(SOURCE INFORMATION Opens)
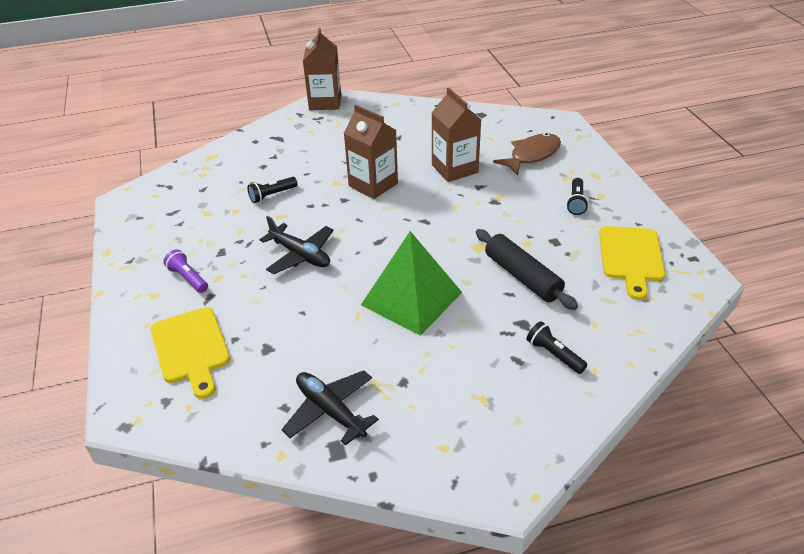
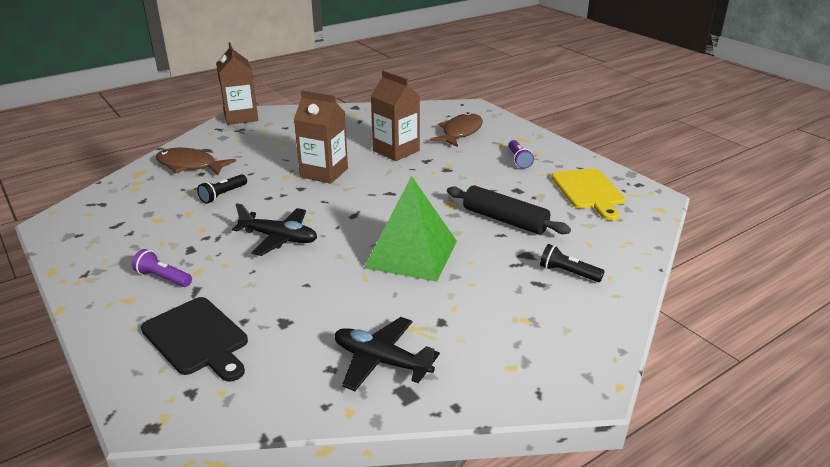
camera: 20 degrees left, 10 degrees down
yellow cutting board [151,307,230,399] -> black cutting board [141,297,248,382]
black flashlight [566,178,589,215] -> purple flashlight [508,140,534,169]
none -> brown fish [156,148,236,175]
(SOURCE INFORMATION Closes)
(SOURCE INFORMATION Opens)
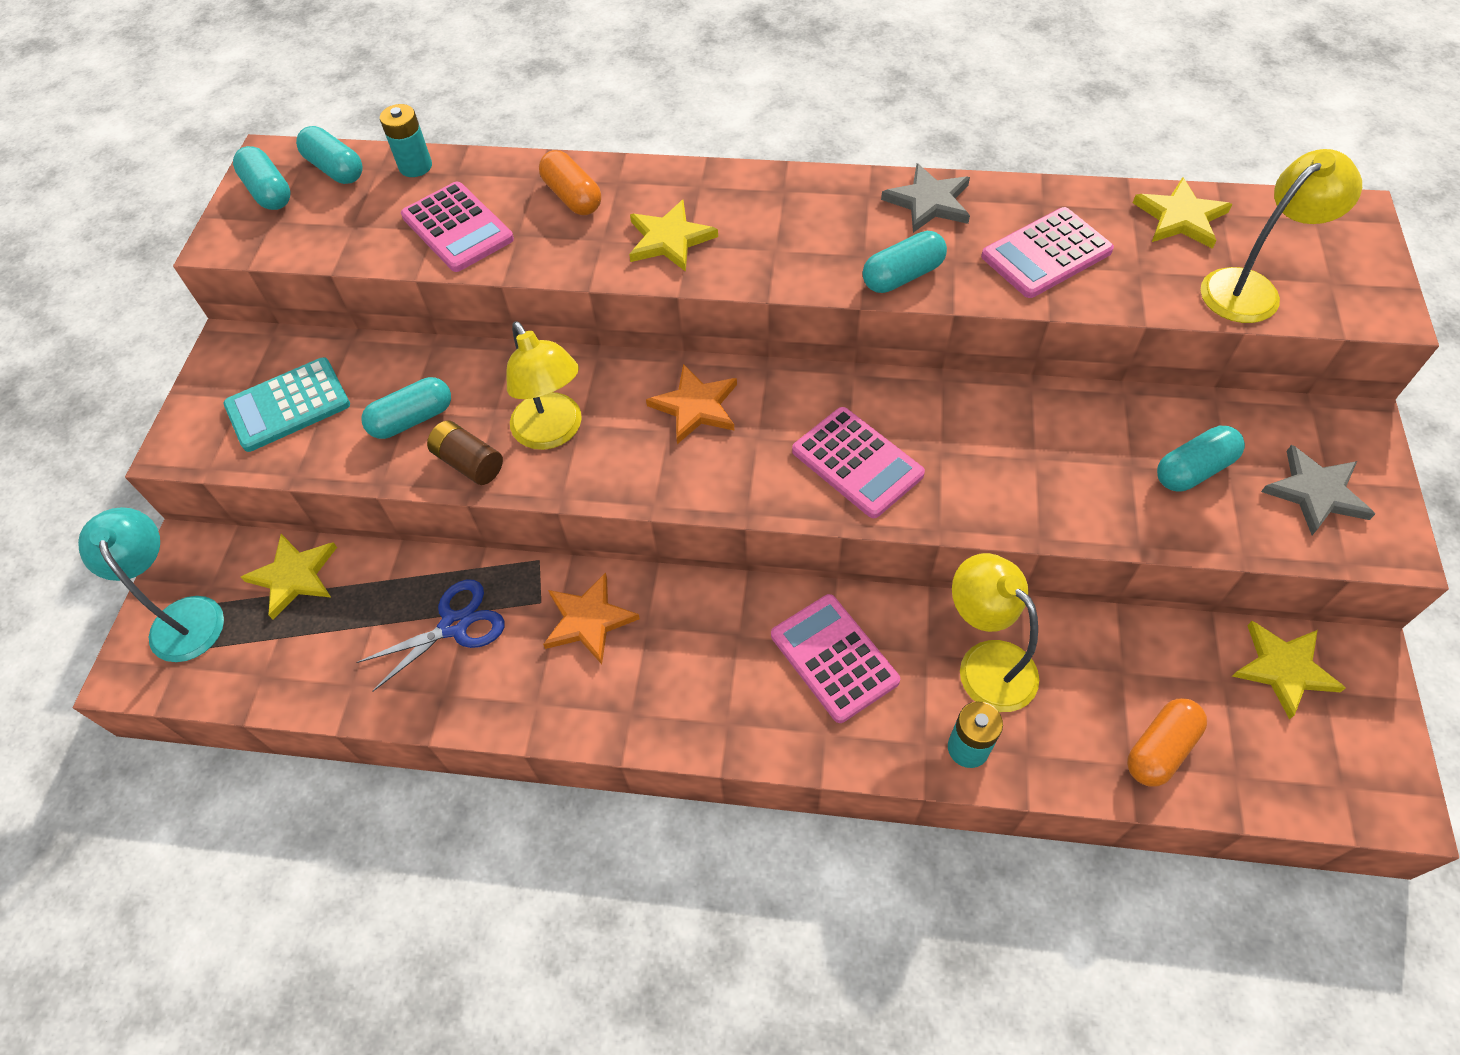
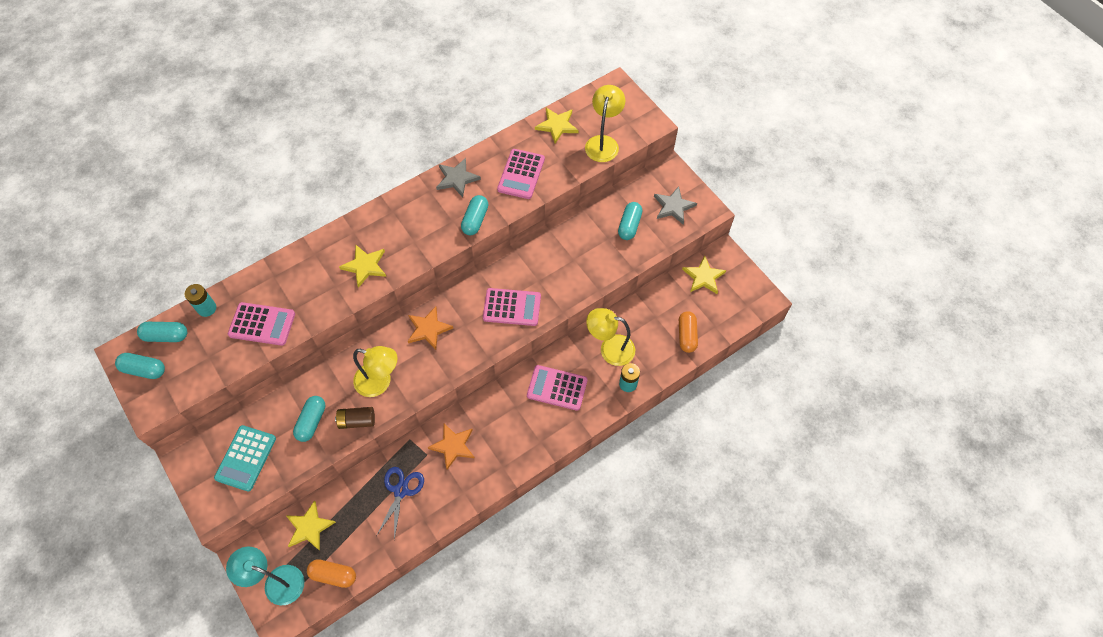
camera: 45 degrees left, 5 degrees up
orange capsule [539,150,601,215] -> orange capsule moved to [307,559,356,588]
(SOURCE INFORMATION Closes)
(SOURCE INFORMATION Opens)
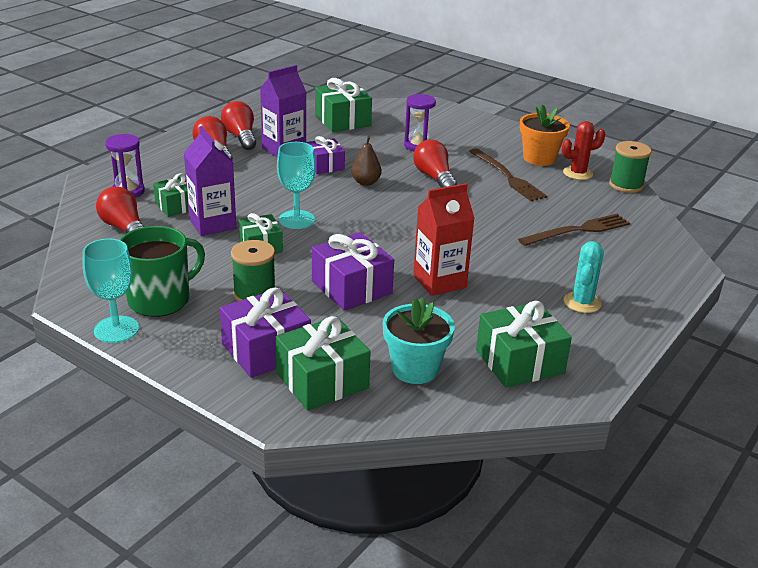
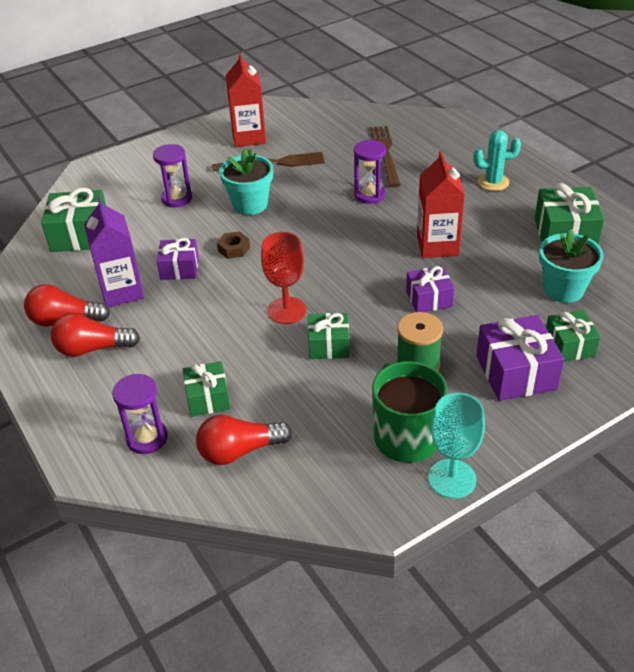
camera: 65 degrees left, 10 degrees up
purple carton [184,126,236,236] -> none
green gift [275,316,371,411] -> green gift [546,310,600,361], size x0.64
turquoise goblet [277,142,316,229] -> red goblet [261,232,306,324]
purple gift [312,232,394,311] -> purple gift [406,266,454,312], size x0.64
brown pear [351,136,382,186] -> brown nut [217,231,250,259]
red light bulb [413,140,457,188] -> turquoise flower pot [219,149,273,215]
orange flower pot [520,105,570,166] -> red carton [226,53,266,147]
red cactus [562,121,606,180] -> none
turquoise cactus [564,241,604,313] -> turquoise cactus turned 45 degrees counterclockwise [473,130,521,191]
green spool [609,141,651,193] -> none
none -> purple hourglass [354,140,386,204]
(SOURCE INFORMATION Closes)
JOB
Where the listing above reaches the line that contains "green gift [275,316,371,411]", start retyping, and finish with the line that contains "none -> purple hourglass [354,140,386,204]"; reproduce those lines exactly and no others.

COMPLETED TASK
green gift [275,316,371,411] -> green gift [546,310,600,361], size x0.64
turquoise goblet [277,142,316,229] -> red goblet [261,232,306,324]
purple gift [312,232,394,311] -> purple gift [406,266,454,312], size x0.64
brown pear [351,136,382,186] -> brown nut [217,231,250,259]
red light bulb [413,140,457,188] -> turquoise flower pot [219,149,273,215]
orange flower pot [520,105,570,166] -> red carton [226,53,266,147]
red cactus [562,121,606,180] -> none
turquoise cactus [564,241,604,313] -> turquoise cactus turned 45 degrees counterclockwise [473,130,521,191]
green spool [609,141,651,193] -> none
none -> purple hourglass [354,140,386,204]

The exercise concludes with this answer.